(Collected data)
++++++

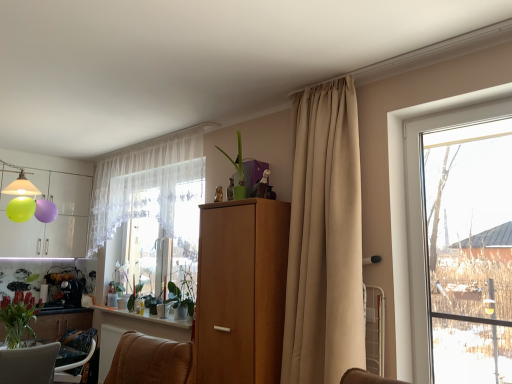
Question: From a real-world perspective, is green matte vase at lower left above or below transparent glass window at right?

Choices:
 (A) below
 (B) above

Answer: (A)

Question: From the image's perspective, is green matte vase at lower left located above or below transparent glass window at right?

Choices:
 (A) above
 (B) below

Answer: (B)

Question: Which of these objects is positioned closest to the transparent glass window at right?

Choices:
 (A) green glossy plant at center, which ranks as the first plant in back-to-front order
 (B) translucent fabric at center
 (C) brown leather armchair at lower center, the first furniture in the back-to-front sequence
 (D) white lace curtain at upper center, which ranks as the first curtain in left-to-right order
 (E) green matte vase at lower left

Answer: (C)

Question: Which of these objects is positioned farthest from the beige fabric curtain at center, which appears as the second curtain when viewed from the left?

Choices:
 (A) green matte plant at lower center, the second plant from the left
 (B) white glossy window sill at lower center
 (C) brown leather armchair at lower center, the first furniture in the back-to-front sequence
 (D) green matte vase at lower left
 (E) matte brown chair at lower left, placed as the first furniture when sorted from front to back

Answer: (D)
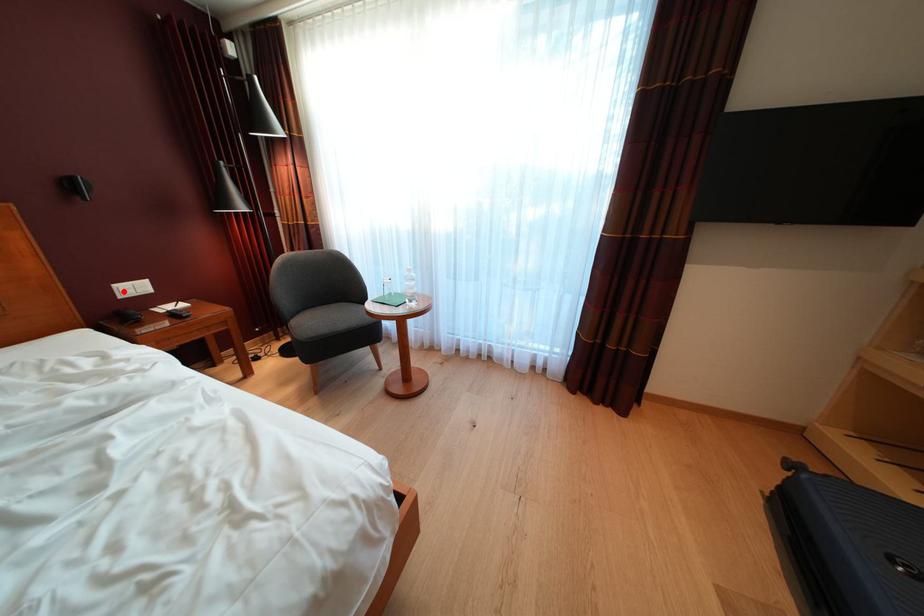
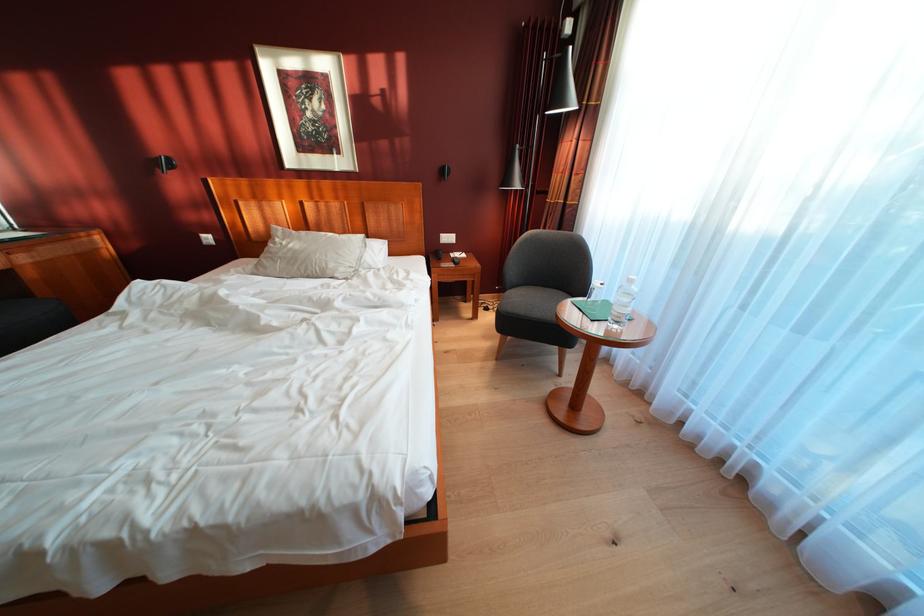
In the second image, find the point that corresponds to the highlighted location in the first image.

(450, 241)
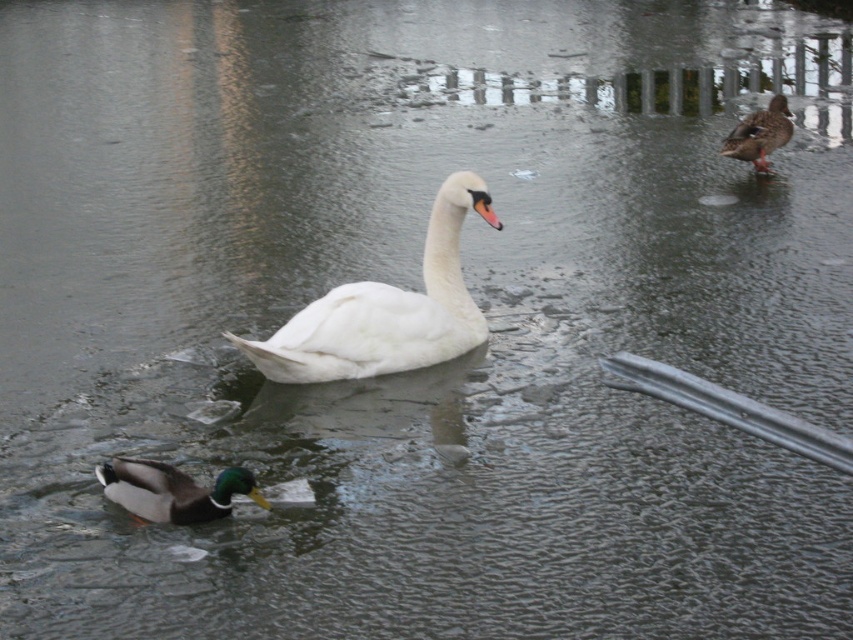
You are standing at the point with coordinates point (181, 516) and want to move towards the point with coordinates point (735, 141). Given that the terrain between them is icy and uneven, will you need to take a detour around the area between them?

Point (181, 516) is closer to the camera than point (735, 141), so moving directly towards it would require navigating a path that ascends towards the background. Since the terrain is icy and uneven, it might be safer to take a detour around the area between them to avoid potential slipping hazards.

You are a photographer trying to capture the white smooth swan at center and the brown matte duck at upper right in the same frame. Given their sizes, which one will appear bigger in your photo?

The white smooth swan at center will appear bigger in the photo because it is larger in size compared to the brown matte duck at upper right.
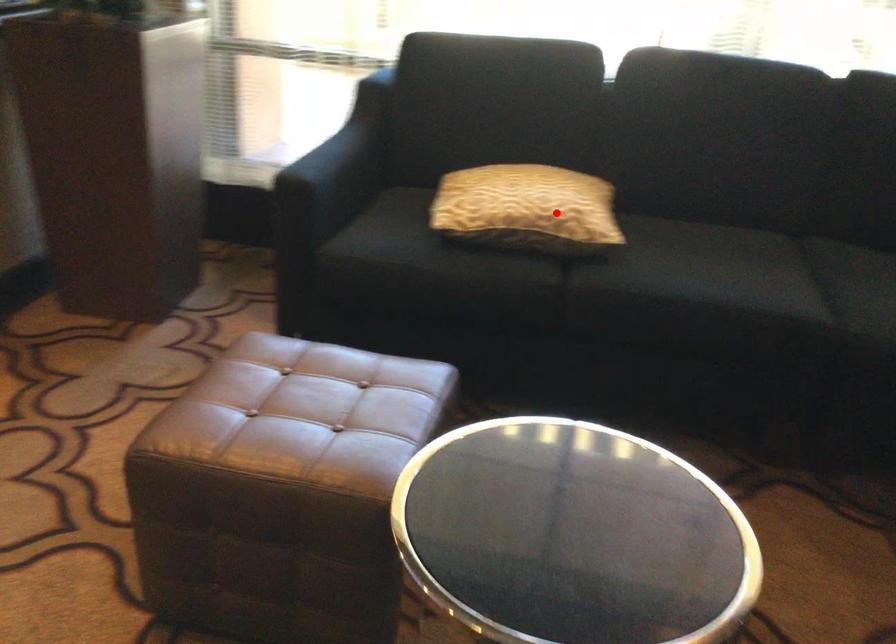
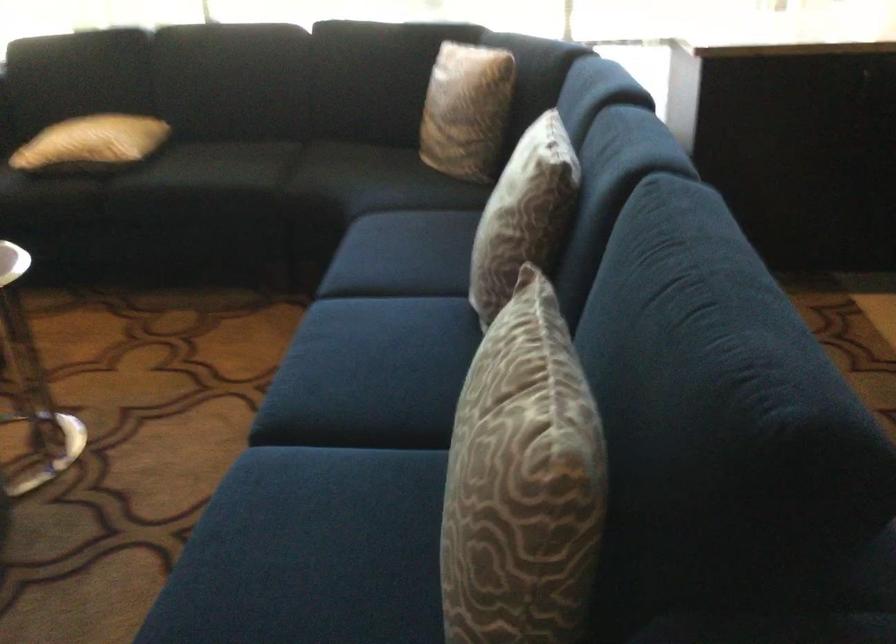
Question: I am providing you with two images of the same scene from different viewpoints. In image1, a red point is highlighted. Considering the same 3D point in image2, which of the following is correct?

Choices:
 (A) It is closer
 (B) It is farther

Answer: (B)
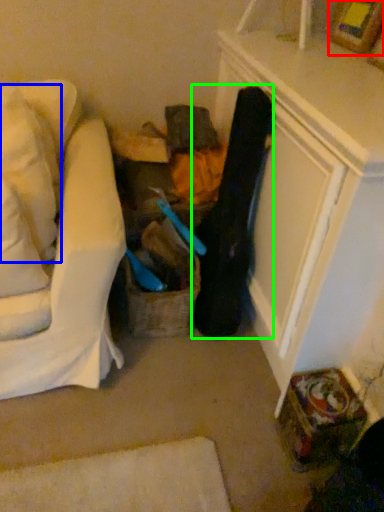
Question: Based on their relative distances, which object is farther from picture frame (highlighted by a red box)? Choose from pillow (highlighted by a blue box) and clothing (highlighted by a green box).

Choices:
 (A) pillow
 (B) clothing

Answer: (A)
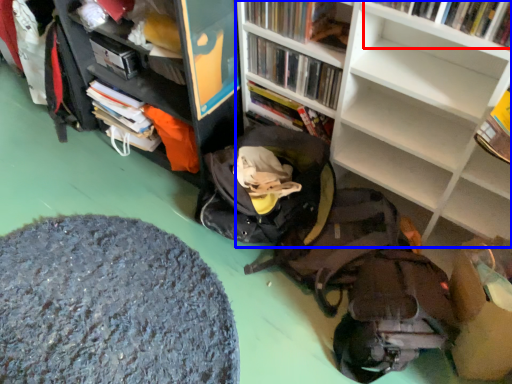
Question: Among these objects, which one is farthest to the camera, book (highlighted by a red box) or bookcase (highlighted by a blue box)?

Choices:
 (A) book
 (B) bookcase

Answer: (A)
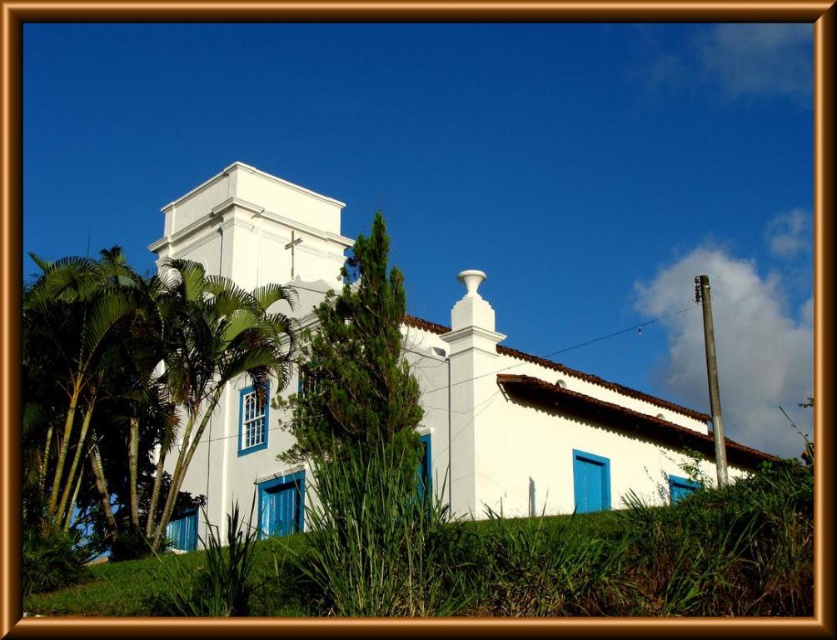
You are a landscape architect planning to install a 10 meter long walkway between the white stucco church at center and the green leafy palm tree at left. Based on the current distance between them, will the walkway fit without needing to adjust the placement of either structure?

The distance between the white stucco church at center and the green leafy palm tree at left is 10.12 meters. Since the walkway is 10 meters long, it will fit with a small gap of 0.12 meters remaining between the two structures.

Based on the photo, you are standing at the base of the church and looking towards the bell tower. There are two points marked on the church wall. One is at point coordinate [270,458] and the other is at point coordinate [121,330]. Which point is closer to you?

Point coordinate [270,458] is further to the viewer than point coordinate [121,330], so the point at [121,330] is closer to you.

You are standing at the point marked by coordinates point (540,426) in the image. Describe the immediate surroundings of this point based on the scene description.

The point (540,426) corresponds to the white stucco church at center. The immediate surroundings include lush green plants and trees like palm trees and tropical foliage, as well as tall grasses and shrubs in the foreground, all situated on a grassy hill under a clear blue sky.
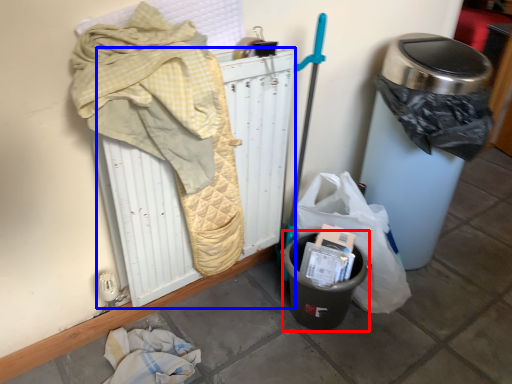
Question: Which object appears farthest to the camera in this image, recycling bin (highlighted by a red box) or radiator (highlighted by a blue box)?

Choices:
 (A) recycling bin
 (B) radiator

Answer: (A)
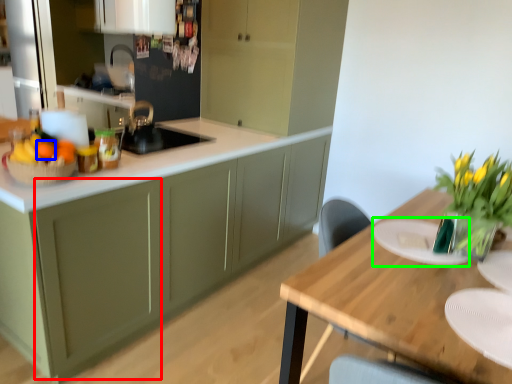
Question: Which object is the farthest from cabinetry (highlighted by a red box)? Choose among these: tangerine (highlighted by a blue box) or plate (highlighted by a green box).

Choices:
 (A) tangerine
 (B) plate

Answer: (B)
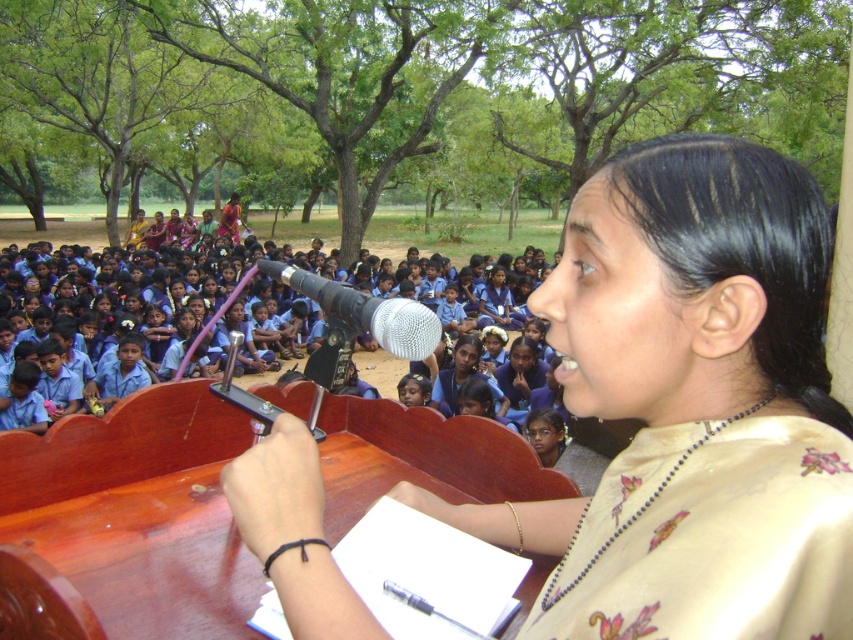
Where is `silk sari at center`? silk sari at center is located at coordinates (692, 404).

Locate an element on the screen. This screenshot has width=853, height=640. silk sari at center is located at coordinates [x=692, y=404].

Locate an element on the screen. This screenshot has width=853, height=640. silk sari at center is located at coordinates (692, 404).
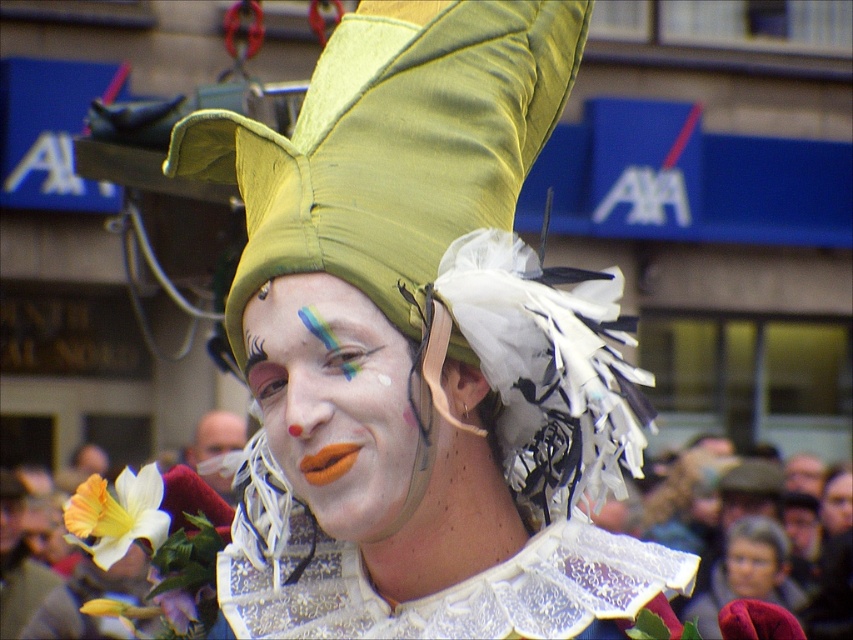
Consider the image. Is matte green hat at center below matte white face paint at center?

No.

Can you confirm if matte green hat at center is shorter than matte white face paint at center?

No.

Where is `matte green hat at center`? matte green hat at center is located at coordinates (422, 346).

Can you confirm if matte black face at lower right is smaller than smooth skin face at center?

Indeed, matte black face at lower right has a smaller size compared to smooth skin face at center.

From the picture: Is matte black face at lower right shorter than smooth skin face at center?

No.

The height and width of the screenshot is (640, 853). Identify the location of matte black face at lower right. (751, 566).

Locate an element on the screen. The image size is (853, 640). matte black face at lower right is located at coordinates (751, 566).

Does matte black face at lower right appear over matte white face paint at center?

Actually, matte black face at lower right is below matte white face paint at center.

Can you confirm if matte black face at lower right is taller than matte white face paint at center?

Yes, matte black face at lower right is taller than matte white face paint at center.

Is point (770, 557) positioned after point (212, 424)?

That is False.

Where is `matte black face at lower right`? The width and height of the screenshot is (853, 640). matte black face at lower right is located at coordinates (751, 566).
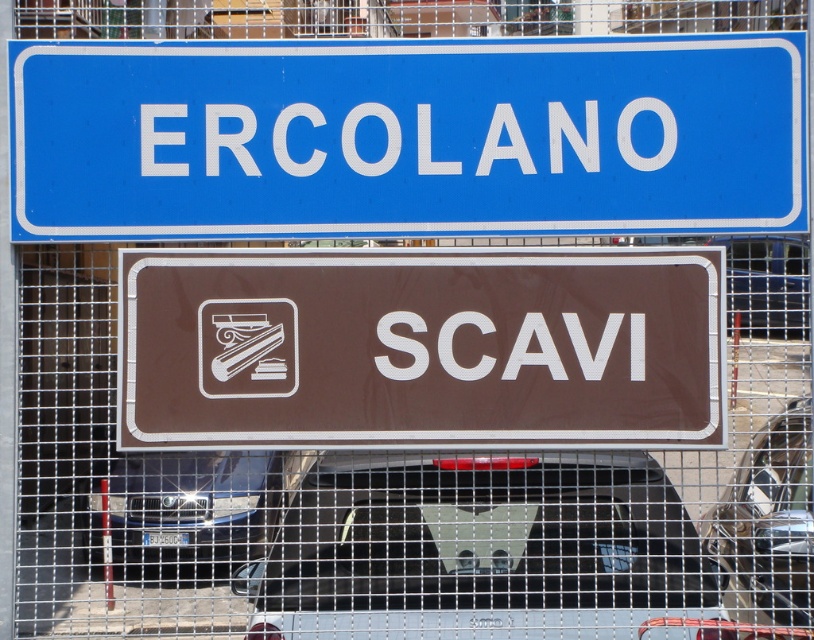
Question: Does blue plastic signboard at upper center have a lesser width compared to black metallic car at center?

Choices:
 (A) yes
 (B) no

Answer: (B)

Question: Can you confirm if brown plastic sign at center is positioned above metallic silver car at center?

Choices:
 (A) no
 (B) yes

Answer: (B)

Question: Which point is farther to the camera?

Choices:
 (A) (333, 579)
 (B) (795, 401)

Answer: (B)

Question: Estimate the real-world distances between objects in this image. Which object is farther from the blue plastic signboard at upper center?

Choices:
 (A) black metallic car at center
 (B) metallic silver car at center
 (C) brown plastic sign at center
 (D) black matte car at lower center

Answer: (A)

Question: Which point is farther to the camera?

Choices:
 (A) black metallic car at center
 (B) brown plastic sign at center

Answer: (A)

Question: Does black matte car at lower center appear on the right side of black metallic car at center?

Choices:
 (A) no
 (B) yes

Answer: (B)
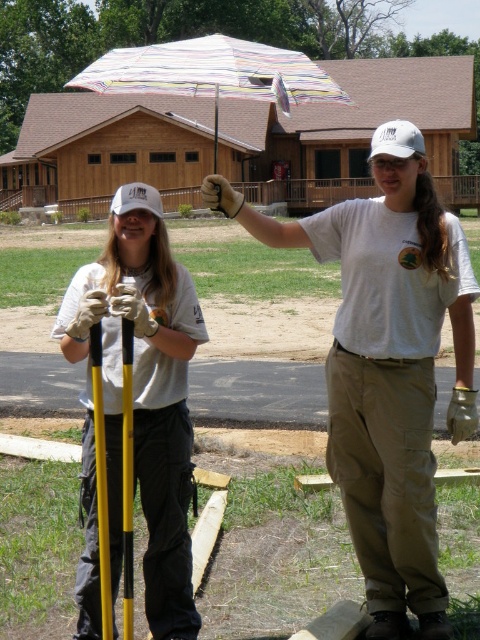
Question: Which object is closer to the camera taking this photo?

Choices:
 (A) white cotton shirt at center
 (B) yellow matte pole at center
 (C) matte yellow pole at center
 (D) brown leather glove at upper center

Answer: (B)

Question: Which point appears closest to the camera in this image?

Choices:
 (A) (132, 205)
 (B) (126, 545)

Answer: (B)

Question: Does striped fabric umbrella at upper center have a smaller size compared to brown leather glove at upper center?

Choices:
 (A) yes
 (B) no

Answer: (B)

Question: From the image, what is the correct spatial relationship of yellow matte pole at center in relation to white matte baseball cap at upper left?

Choices:
 (A) below
 (B) above

Answer: (A)

Question: Considering the relative positions of matte yellow pole at center and brown leather glove at upper center in the image provided, where is matte yellow pole at center located with respect to brown leather glove at upper center?

Choices:
 (A) left
 (B) right

Answer: (B)

Question: Which object is farther from the camera taking this photo?

Choices:
 (A) striped fabric umbrella at upper center
 (B) matte yellow pole at center

Answer: (A)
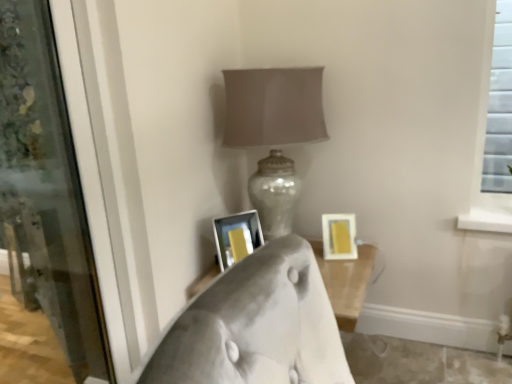
Where is `white glossy picture frame at center, which is the 2th picture frame in right-to-left order`? This screenshot has width=512, height=384. white glossy picture frame at center, which is the 2th picture frame in right-to-left order is located at coordinates (234, 229).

++++++

What the task asks:
Copy out the rows word for word, from the very beginning of the rows through the line containing "Question: Which of these objects is positioned farthest", with both ends included. Leave the pictures out of your copy.

Answer below:
Question: From a real-world perspective, is green matte vase at lower left above or below transparent glass window at right?

Choices:
 (A) below
 (B) above

Answer: (A)

Question: From the image's perspective, is green matte vase at lower left located above or below transparent glass window at right?

Choices:
 (A) above
 (B) below

Answer: (B)

Question: Which of these objects is positioned closest to the transparent glass window at right?

Choices:
 (A) green glossy plant at center, which ranks as the first plant in back-to-front order
 (B) translucent fabric at center
 (C) brown leather armchair at lower center, the first furniture in the back-to-front sequence
 (D) white lace curtain at upper center, which ranks as the first curtain in left-to-right order
 (E) green matte vase at lower left

Answer: (C)

Question: Which of these objects is positioned farthest from the beige fabric curtain at center, which appears as the second curtain when viewed from the left?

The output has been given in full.